### Material provided:
○ ○ ○

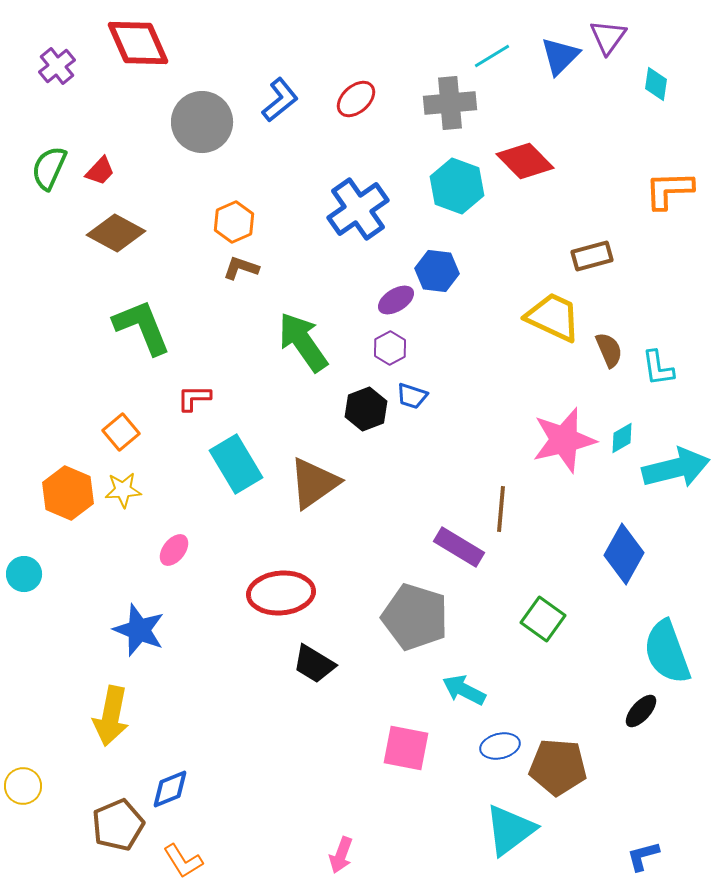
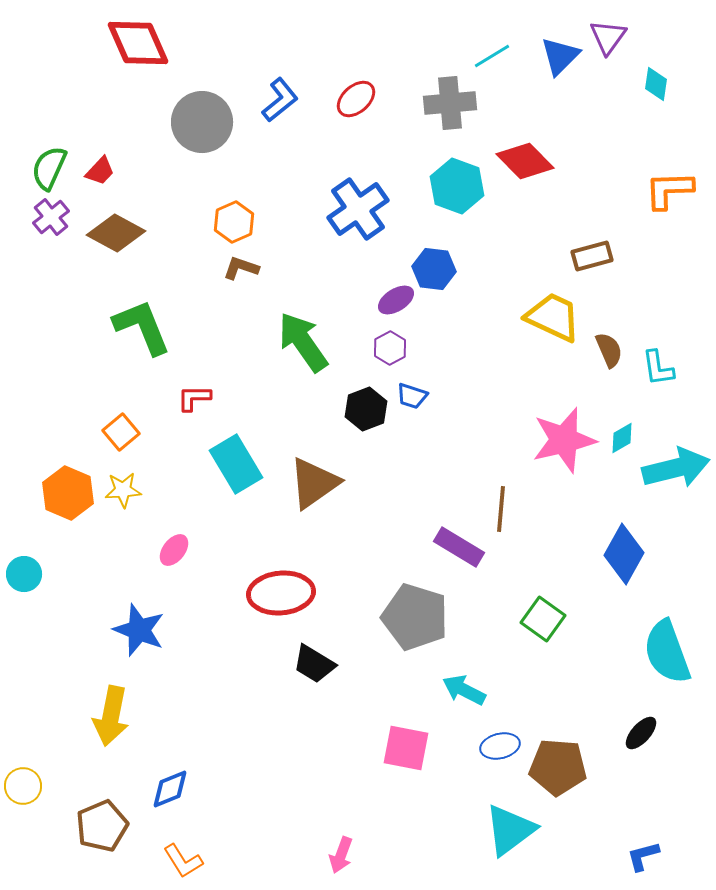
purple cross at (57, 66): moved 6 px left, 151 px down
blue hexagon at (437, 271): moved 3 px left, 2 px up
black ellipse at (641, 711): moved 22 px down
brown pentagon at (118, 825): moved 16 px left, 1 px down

○ ○ ○

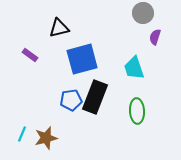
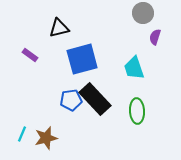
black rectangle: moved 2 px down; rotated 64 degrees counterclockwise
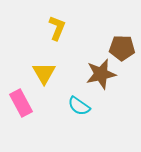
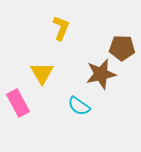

○ ○ ○

### Directive:
In the material, rewrite the lines between the one holding "purple cross at" and the one holding "brown pentagon at", inclusive, with "px" replaced by "pixels" and everything else left unchanged.

### Task solution:
purple cross at (57, 66): moved 6 pixels left, 151 pixels down
blue hexagon at (437, 271): moved 3 pixels left, 2 pixels up
black ellipse at (641, 711): moved 22 pixels down
brown pentagon at (118, 825): moved 16 pixels left, 1 pixels down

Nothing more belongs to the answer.